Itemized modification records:
####################
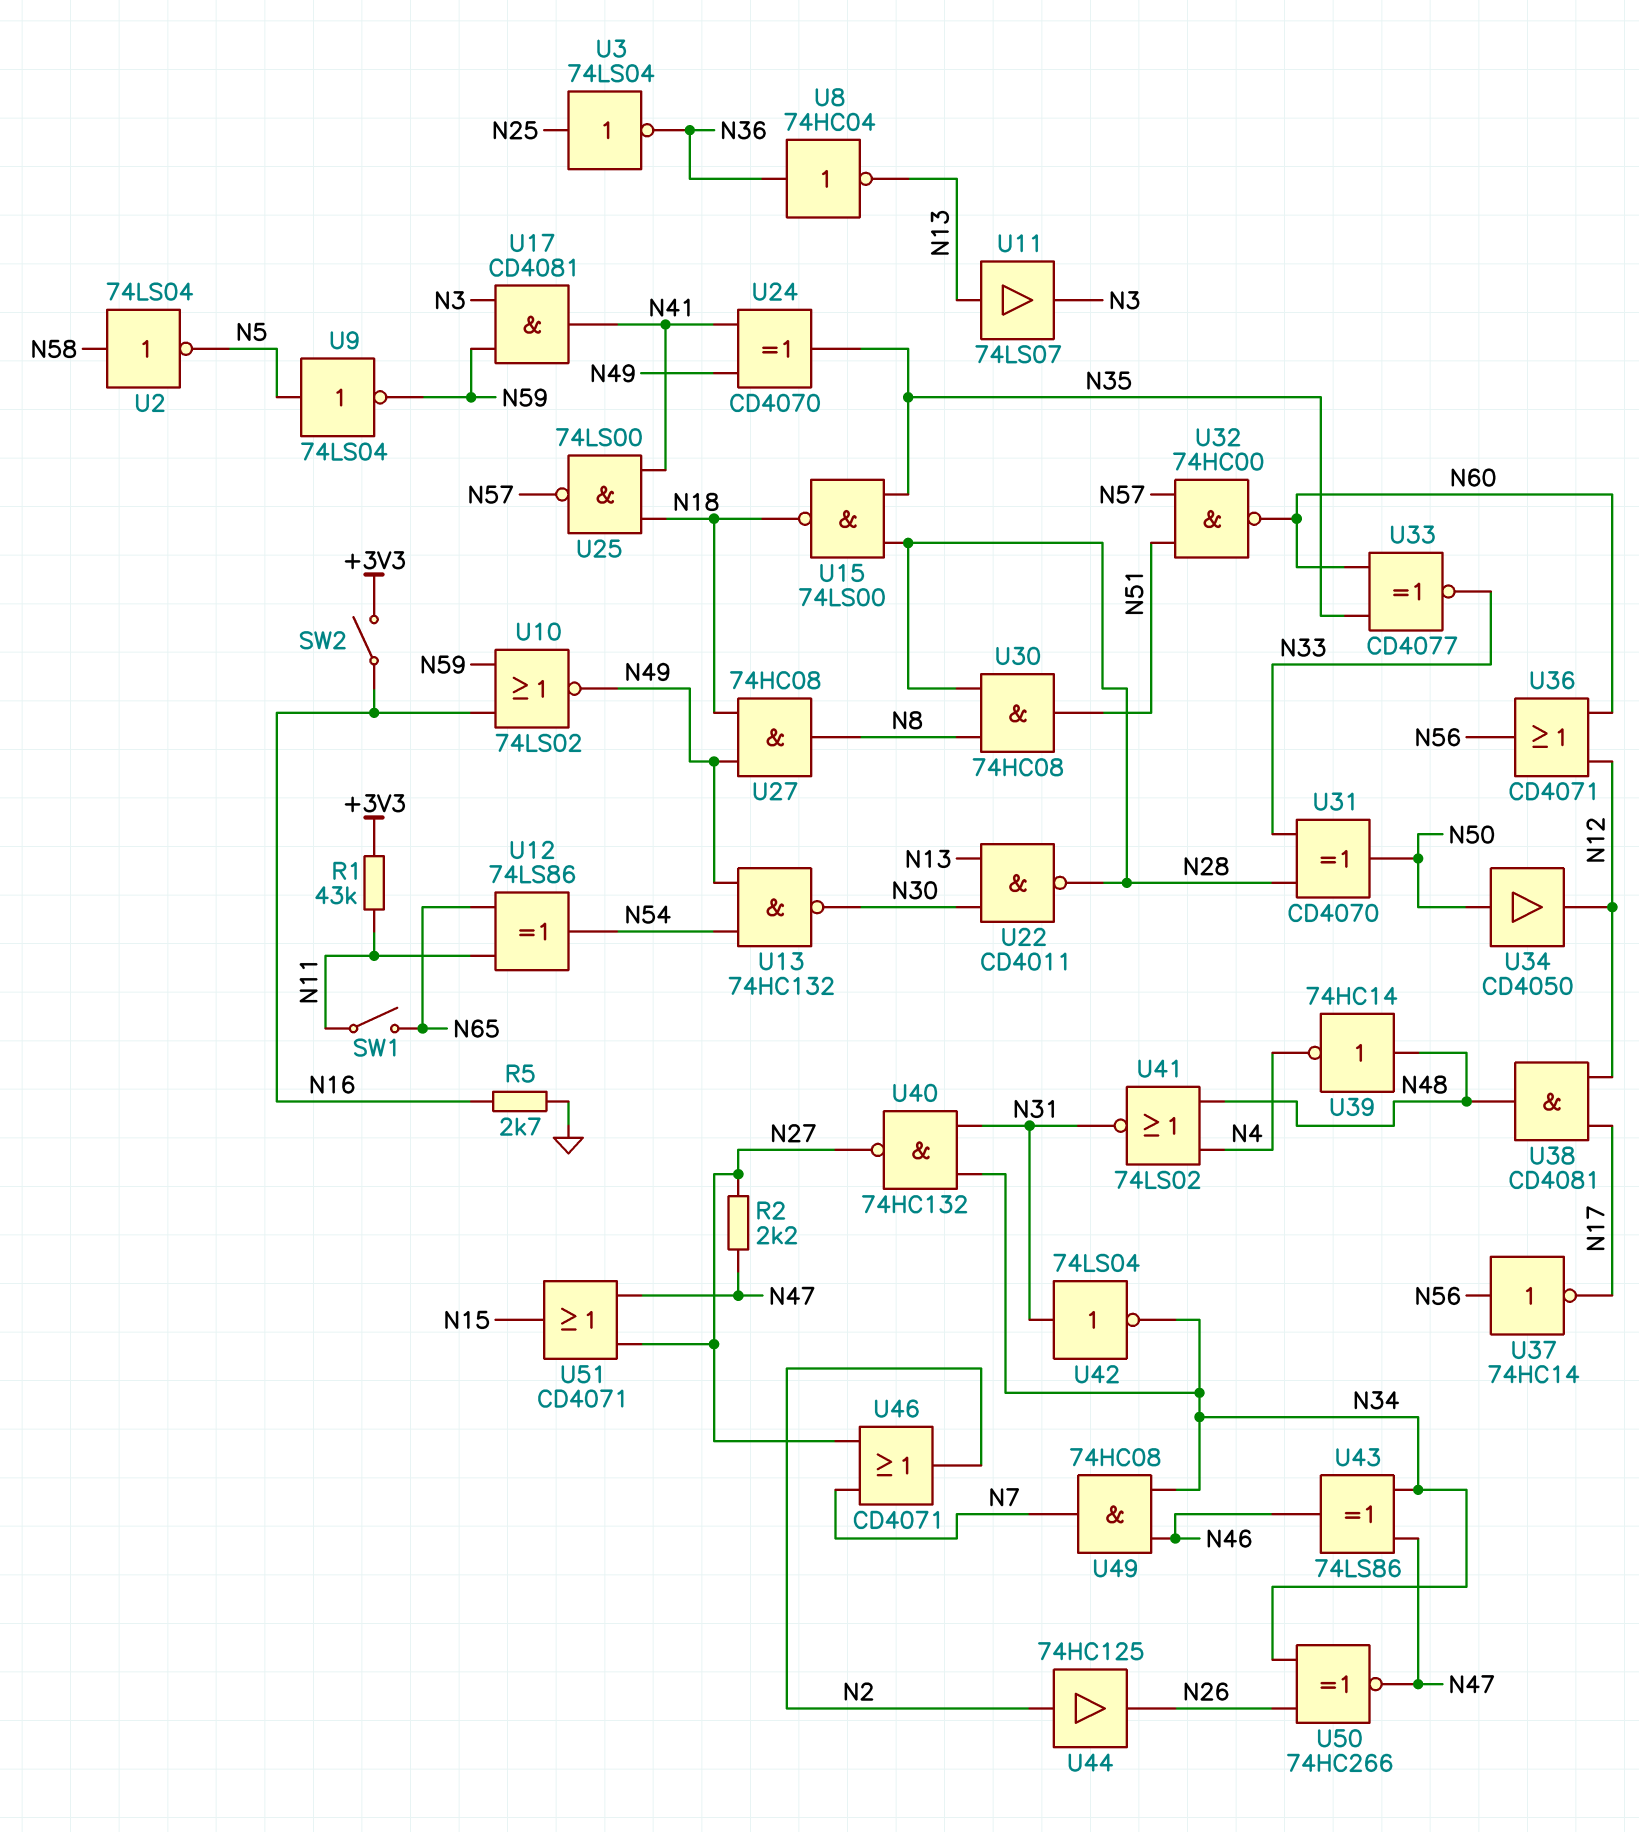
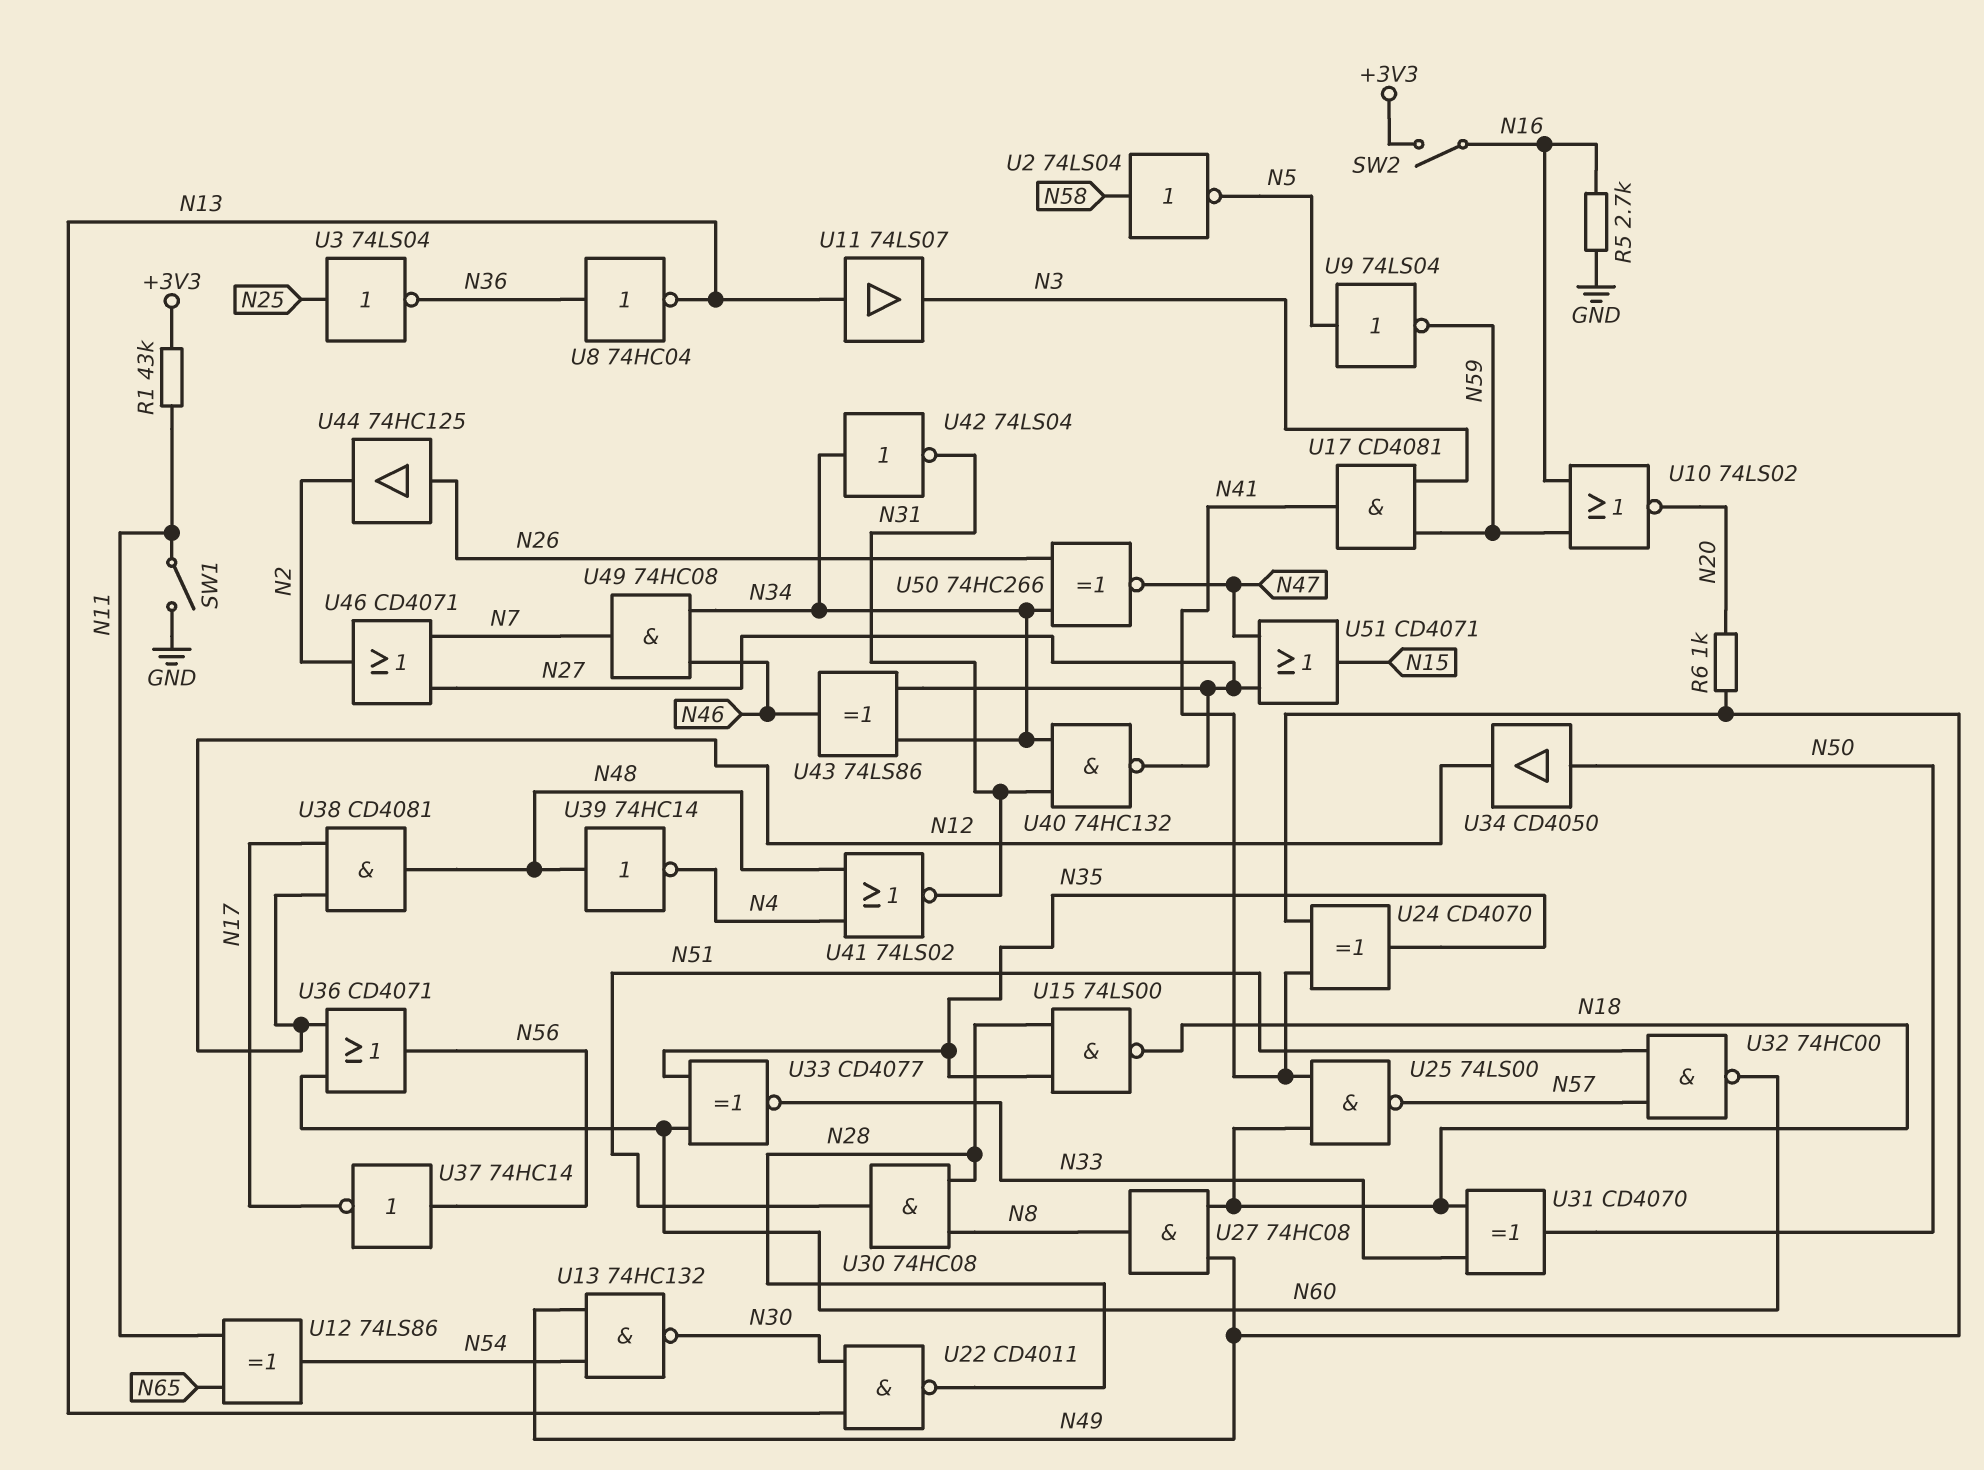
R2: 2.2k (N27, N47) -> none
R6: none -> 1k (N20, N49)
SW1: switch (N11, N65) -> switch (GND, N11)
U10: NOR 74LS02 (in N16, in N59, out N49) -> NOR 74LS02 (in N16, in N59, out N20)
U31: XOR CD4070 (in N28, in N33, out N50) -> XOR CD4070 (in N18, in N33, out N50)
U42: NOT 74LS04 (in N31, out N34) -> NOT 74LS04 (in N34, out N31)
U43: XOR 74LS86 (in N34, in N47, out N46) -> XOR 74LS86 (in N27, in N34, out N46)
U44: buffer 74HC125 (in N2, out N26) -> buffer 74HC125 (in N26, out N2)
####################
◆ **HOW TO COMPLETE THIS TASK**: Every entry should be repeated verbatim, with the pictures left out.

◆ **YOUR SOLUTION**:
R2: 2.2k (N27, N47) -> none
R6: none -> 1k (N20, N49)
SW1: switch (N11, N65) -> switch (GND, N11)
U10: NOR 74LS02 (in N16, in N59, out N49) -> NOR 74LS02 (in N16, in N59, out N20)
U31: XOR CD4070 (in N28, in N33, out N50) -> XOR CD4070 (in N18, in N33, out N50)
U42: NOT 74LS04 (in N31, out N34) -> NOT 74LS04 (in N34, out N31)
U43: XOR 74LS86 (in N34, in N47, out N46) -> XOR 74LS86 (in N27, in N34, out N46)
U44: buffer 74HC125 (in N2, out N26) -> buffer 74HC125 (in N26, out N2)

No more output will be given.